*** Recorded data ***

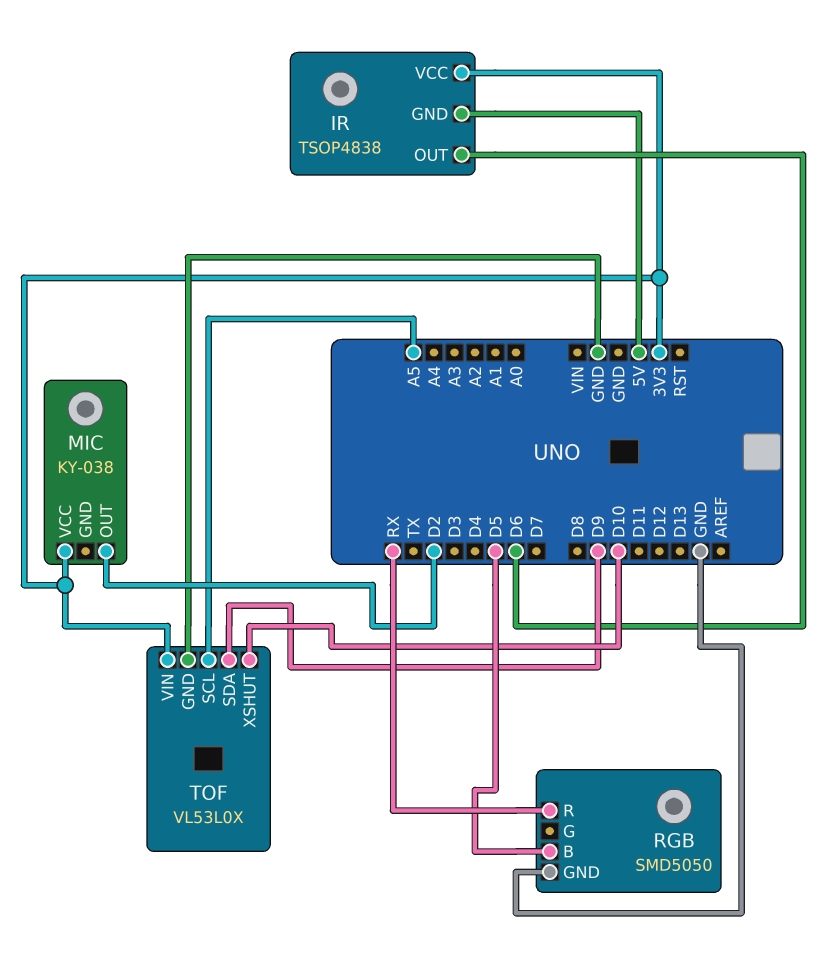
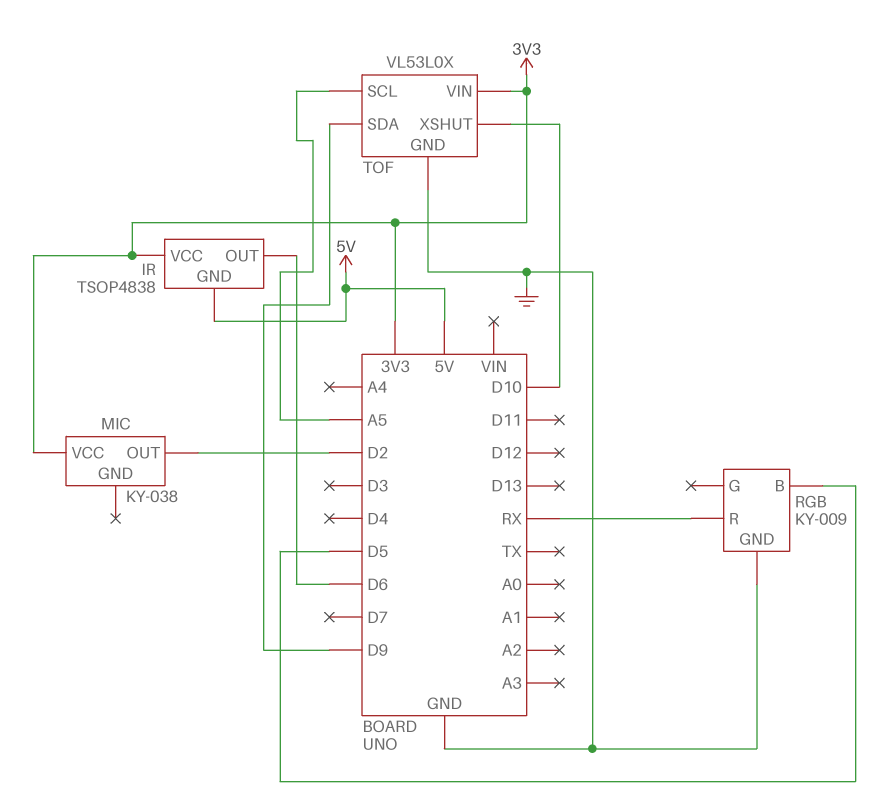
RGB: SMD5050 -> KY-009

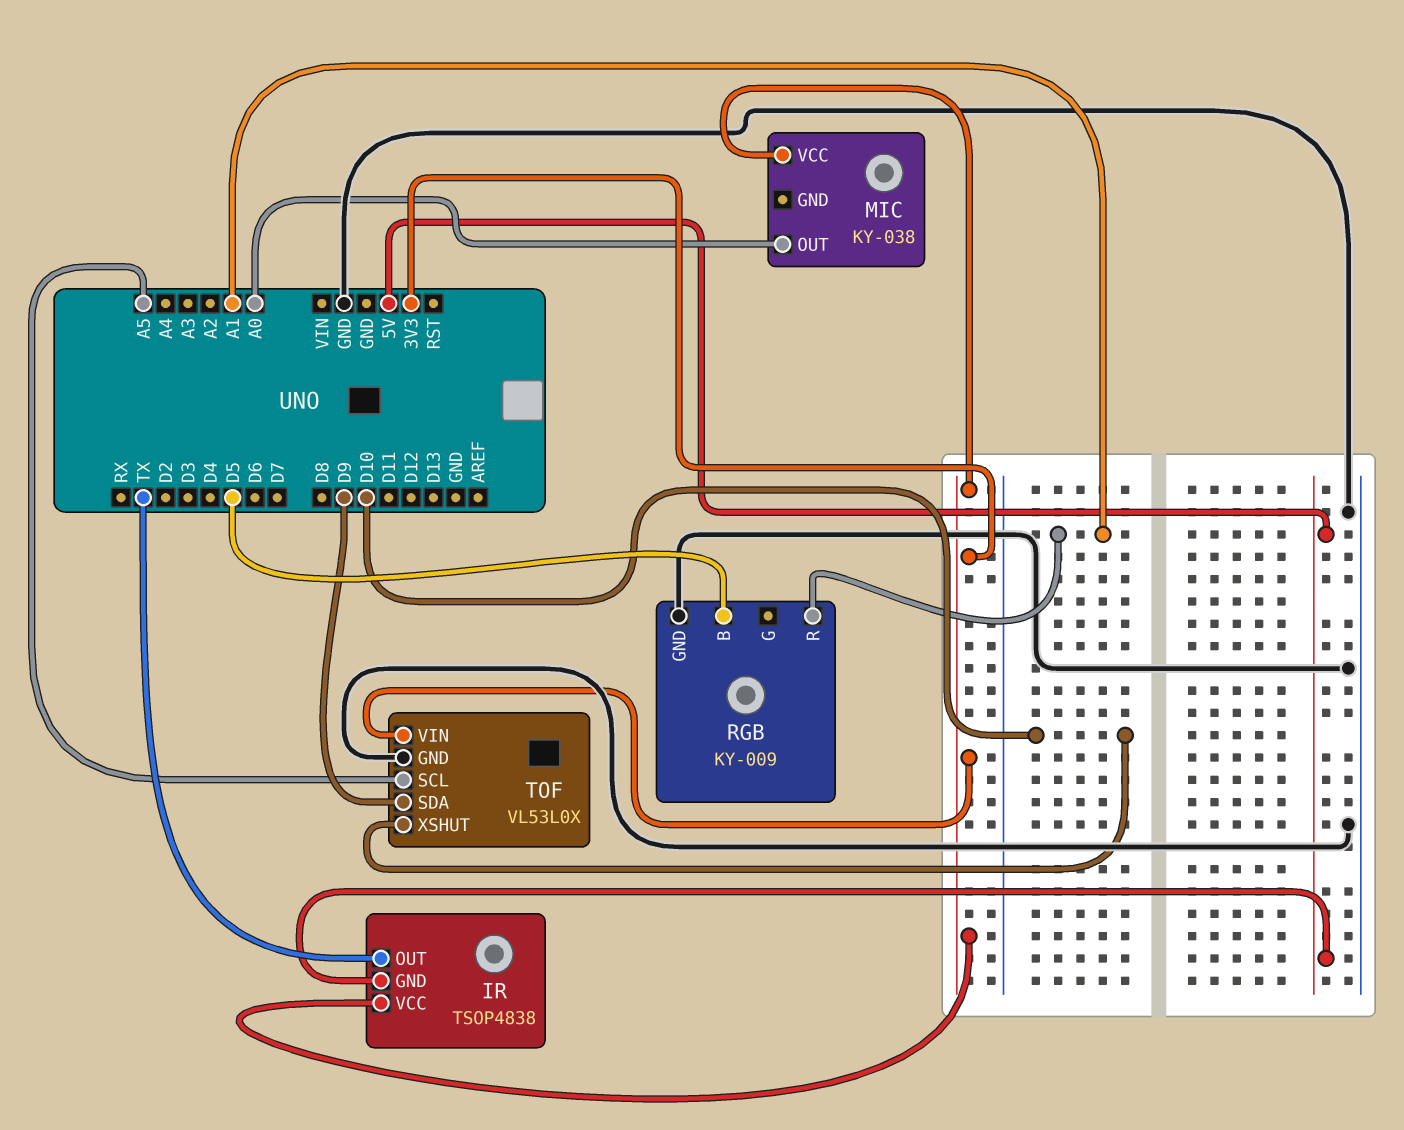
IR pin OUT: D6 -> TX
MIC pin OUT: D2 -> A0
RGB pin R: RX -> A1

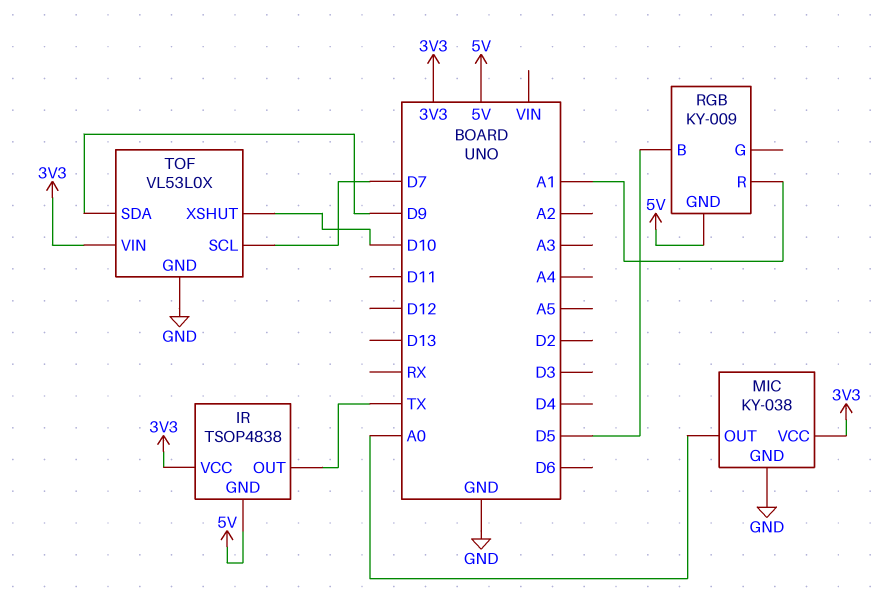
MIC pin GND: none -> GND
RGB pin GND: GND -> 5V
TOF pin SCL: A5 -> D7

*** End of Recorded data ***

Work instructions: Repeat each entry above exactly. Omit the pictures.

Written answer:
RGB: SMD5050 -> KY-009

IR pin OUT: D6 -> TX
MIC pin OUT: D2 -> A0
RGB pin R: RX -> A1

MIC pin GND: none -> GND
RGB pin GND: GND -> 5V
TOF pin SCL: A5 -> D7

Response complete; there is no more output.